Output a character-exact copy of the data, images removed.
Supplied records section start
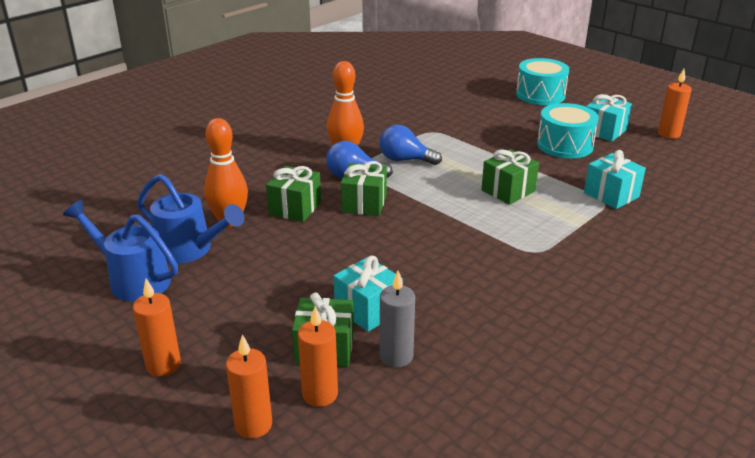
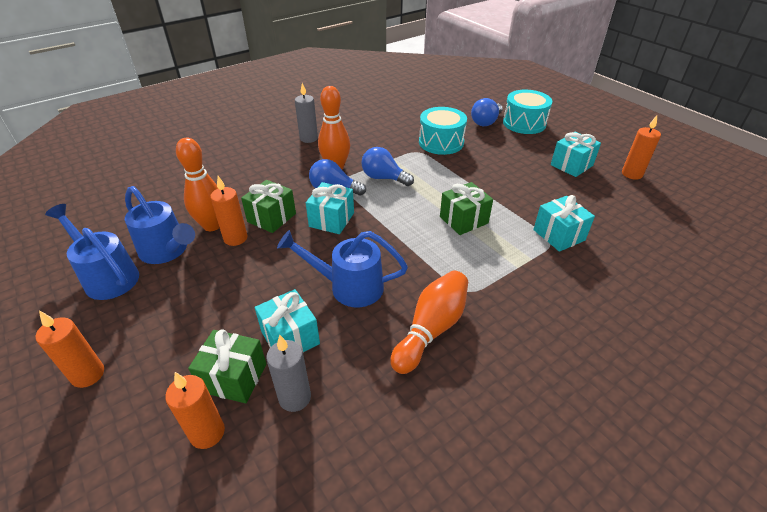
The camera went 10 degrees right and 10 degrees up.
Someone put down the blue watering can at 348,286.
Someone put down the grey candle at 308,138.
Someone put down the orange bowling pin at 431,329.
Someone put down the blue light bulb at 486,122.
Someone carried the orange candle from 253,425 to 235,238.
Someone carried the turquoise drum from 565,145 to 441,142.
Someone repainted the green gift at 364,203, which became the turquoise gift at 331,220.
Supplied records section end
Output for this task:
The camera went 10 degrees right and 10 degrees up.
Someone put down the blue watering can at 348,286.
Someone put down the grey candle at 308,138.
Someone put down the orange bowling pin at 431,329.
Someone put down the blue light bulb at 486,122.
Someone carried the orange candle from 253,425 to 235,238.
Someone carried the turquoise drum from 565,145 to 441,142.
Someone repainted the green gift at 364,203, which became the turquoise gift at 331,220.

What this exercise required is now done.